* **EXTRACTED RECORDS**:
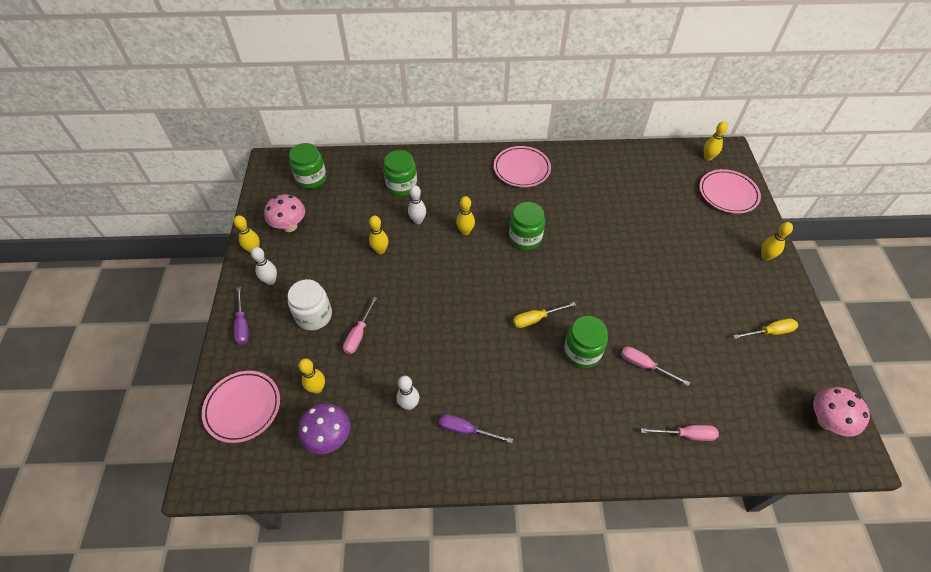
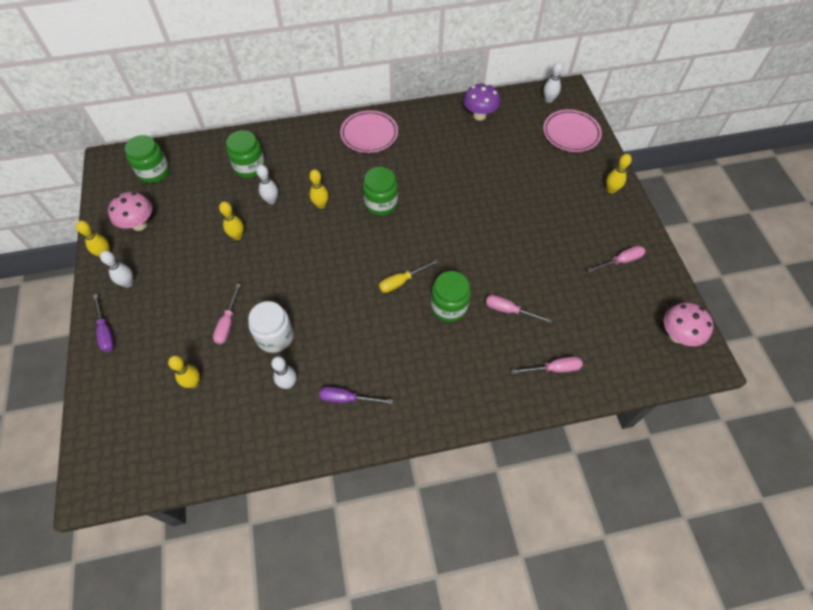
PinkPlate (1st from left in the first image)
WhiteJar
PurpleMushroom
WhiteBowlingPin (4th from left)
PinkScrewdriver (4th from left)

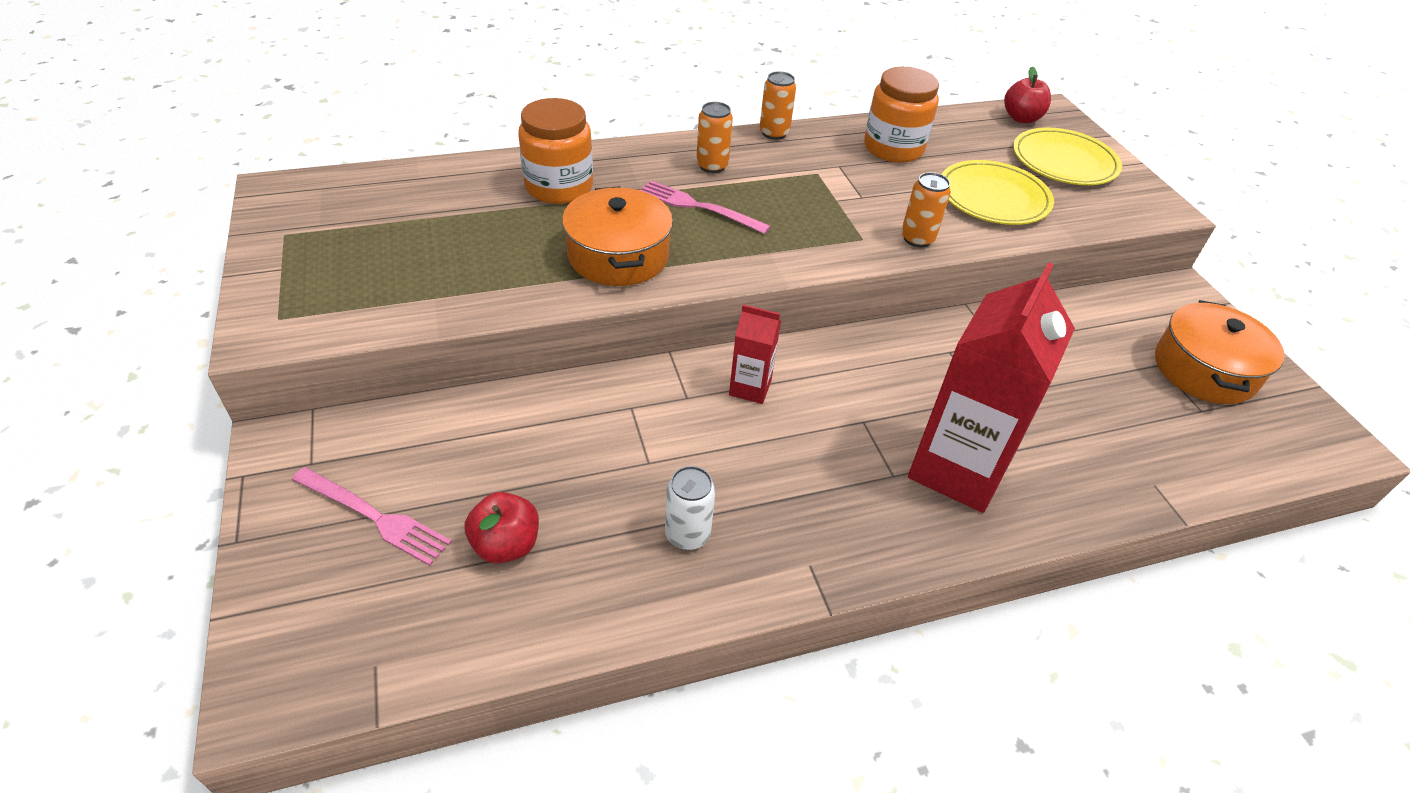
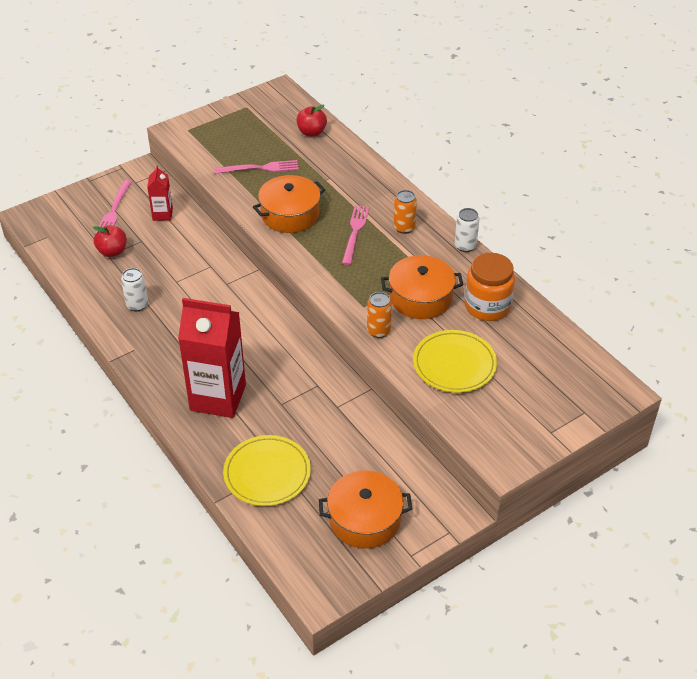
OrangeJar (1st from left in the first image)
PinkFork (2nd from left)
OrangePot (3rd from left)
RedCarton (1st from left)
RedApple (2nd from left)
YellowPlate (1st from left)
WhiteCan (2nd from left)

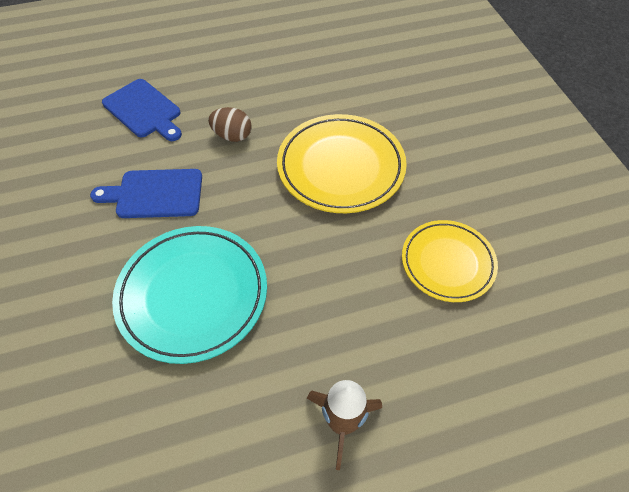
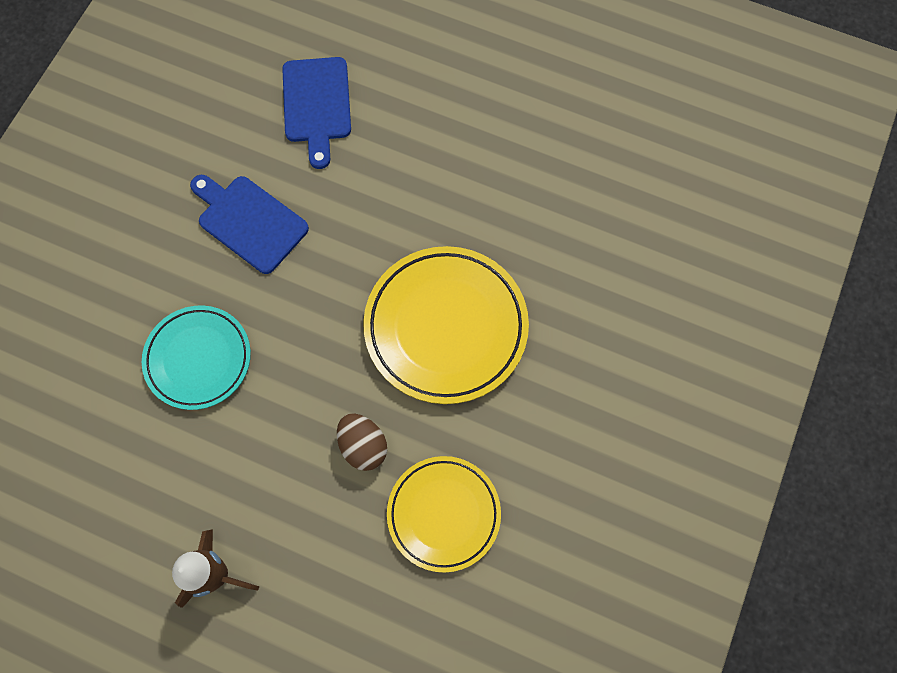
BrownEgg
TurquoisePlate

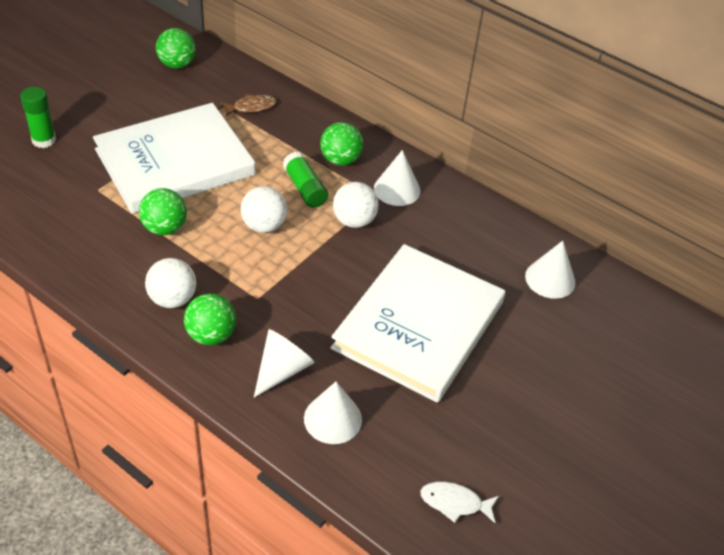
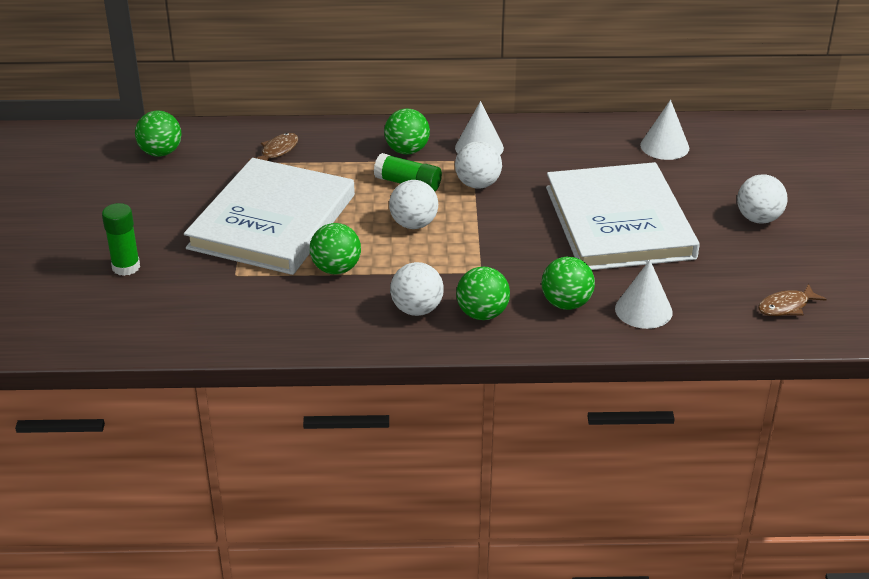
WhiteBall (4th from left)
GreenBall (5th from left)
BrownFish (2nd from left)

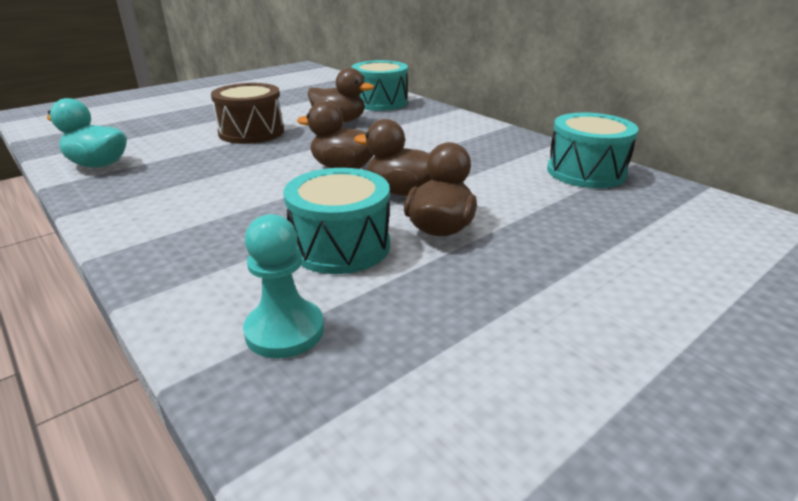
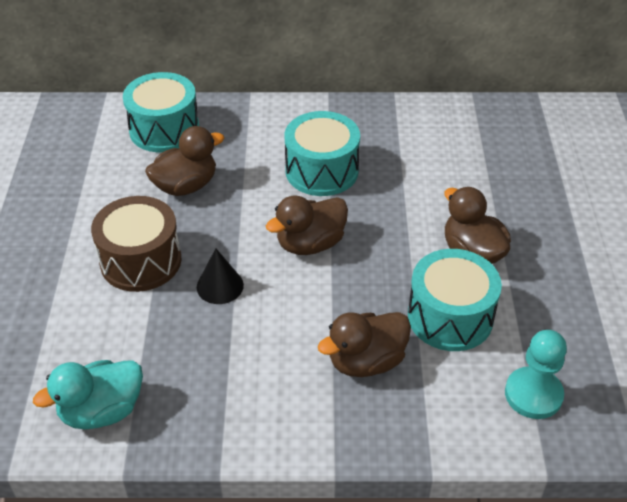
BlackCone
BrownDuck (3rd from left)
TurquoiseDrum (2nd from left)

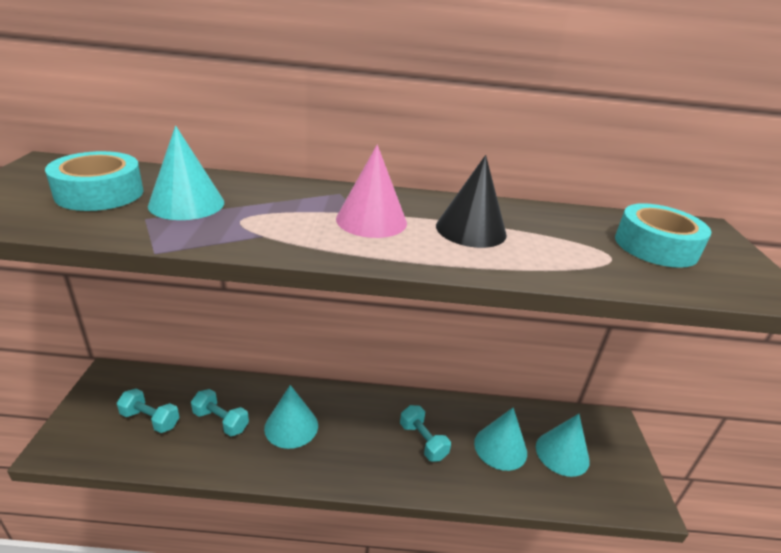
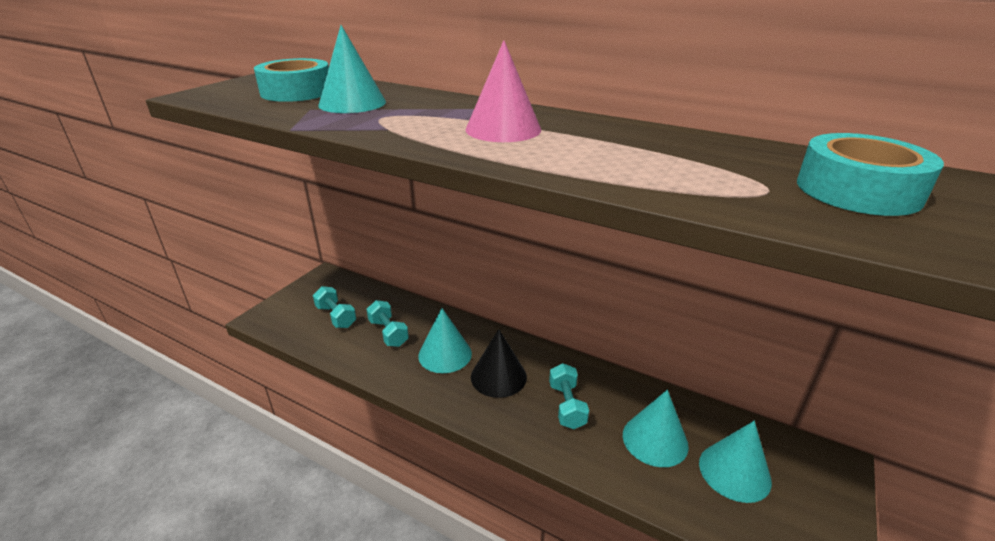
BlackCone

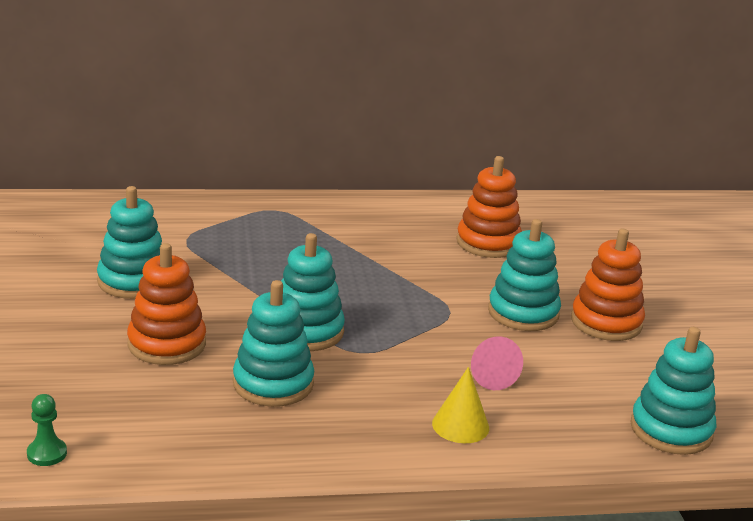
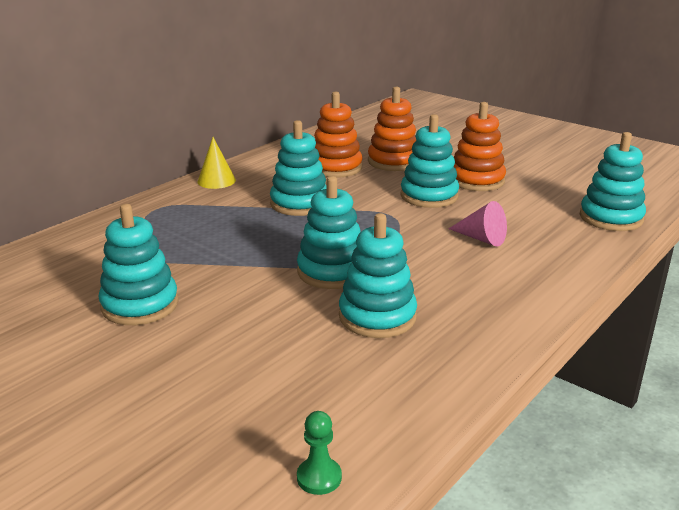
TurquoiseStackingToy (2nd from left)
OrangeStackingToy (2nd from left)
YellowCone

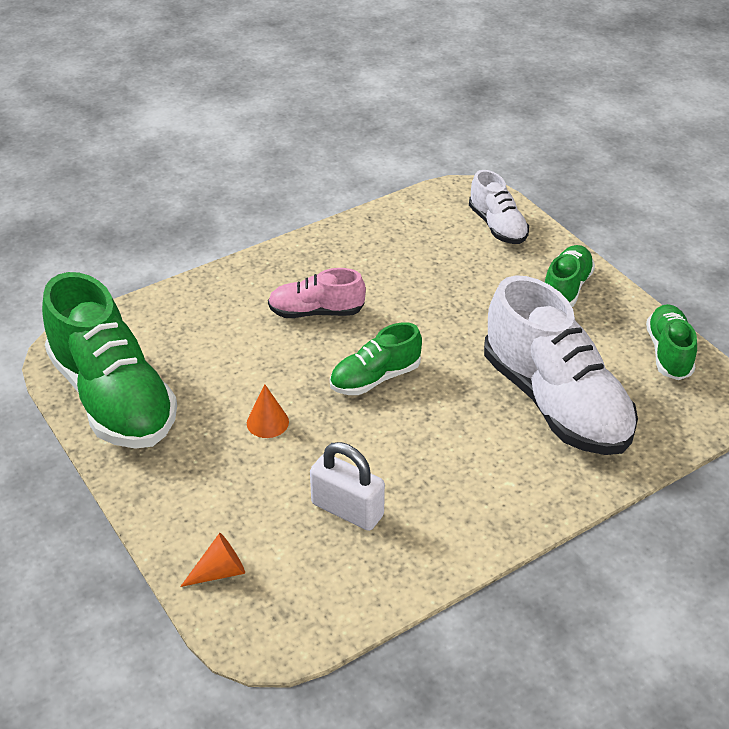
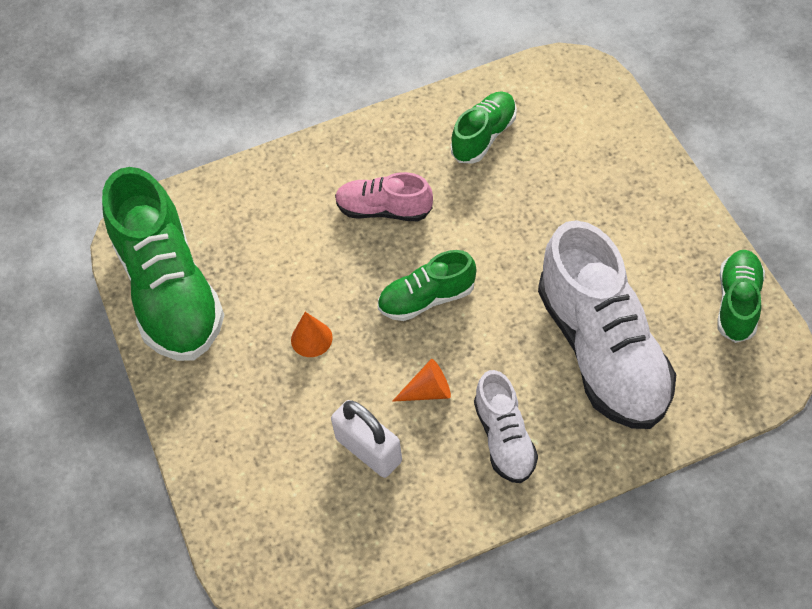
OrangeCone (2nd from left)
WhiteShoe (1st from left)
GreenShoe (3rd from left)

* **BRIEF**:
Repeat the exact lines from the first line of the data through the line containing "WhiteBowlingPin (4th from left)". Nothing else, no pictures.

* **EXERCISE RESPONSE**:
PinkPlate (1st from left in the first image)
WhiteJar
PurpleMushroom
WhiteBowlingPin (4th from left)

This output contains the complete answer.